#### [WORK REQUIRED]
Below are the records to transcribe exactly; do not include any images.

Source data:

+ + + +

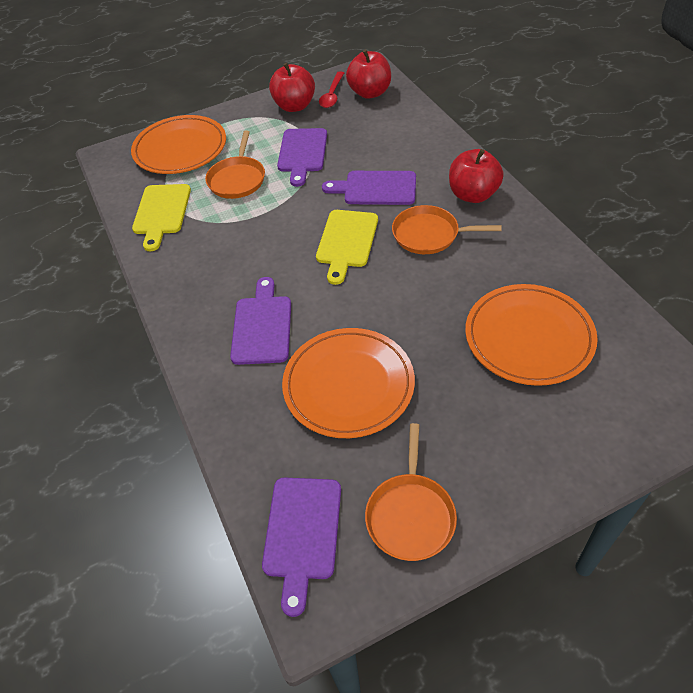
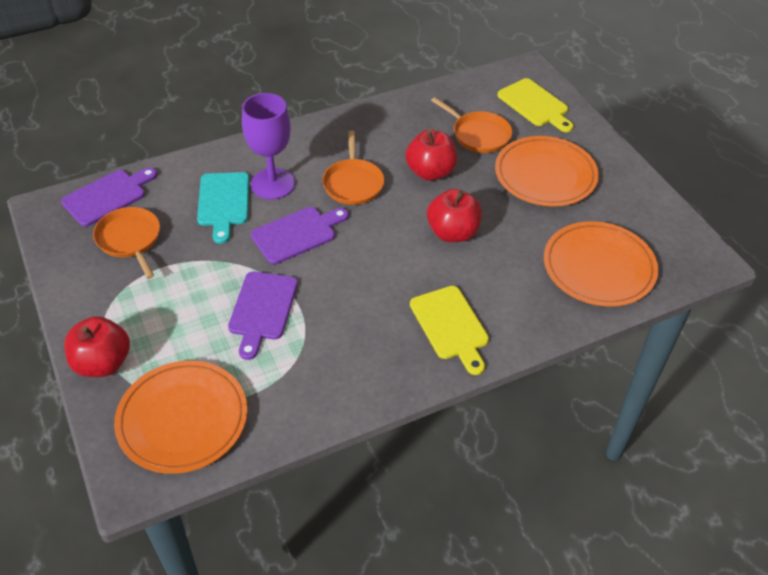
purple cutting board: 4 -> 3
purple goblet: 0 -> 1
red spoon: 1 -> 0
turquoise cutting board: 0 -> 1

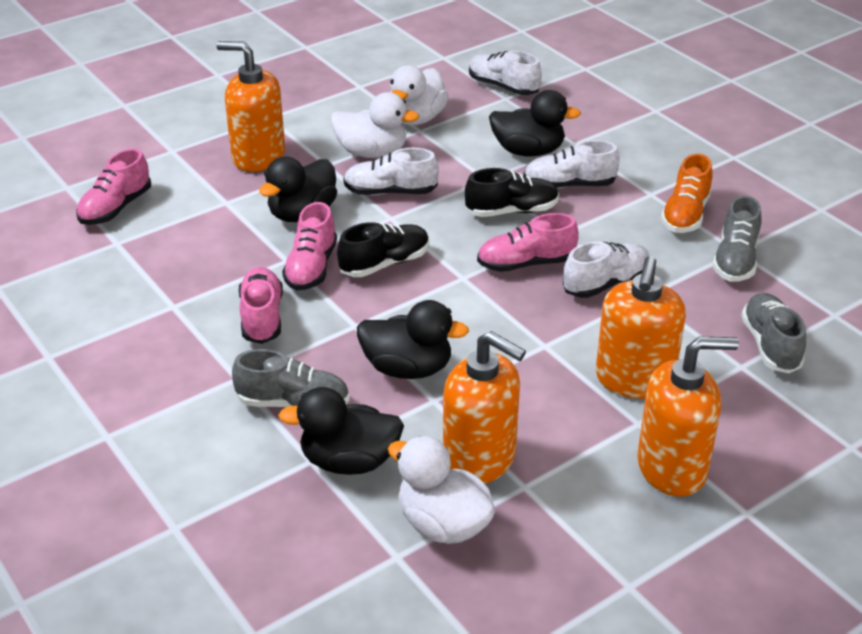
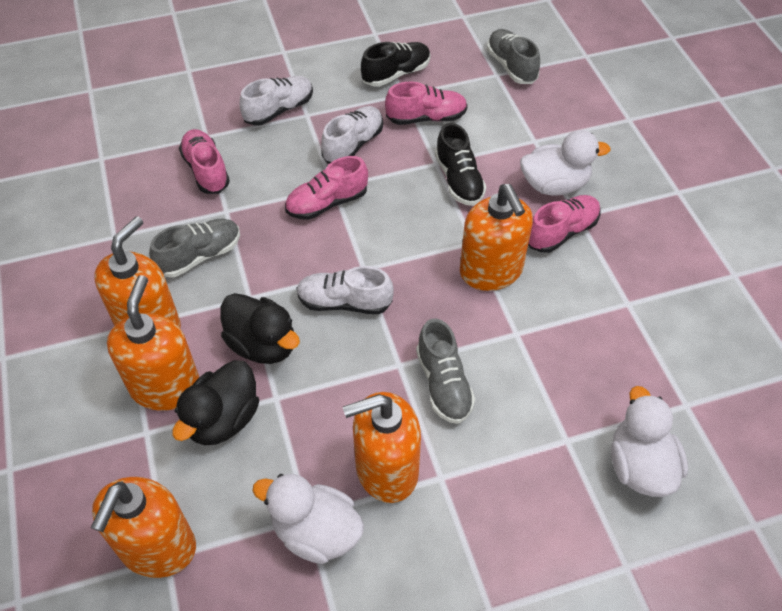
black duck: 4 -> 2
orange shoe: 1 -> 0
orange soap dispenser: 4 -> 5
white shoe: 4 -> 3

+ + + +

#### [FINISHED TASK]
purple cutting board: 4 -> 3
purple goblet: 0 -> 1
red spoon: 1 -> 0
turquoise cutting board: 0 -> 1

black duck: 4 -> 2
orange shoe: 1 -> 0
orange soap dispenser: 4 -> 5
white shoe: 4 -> 3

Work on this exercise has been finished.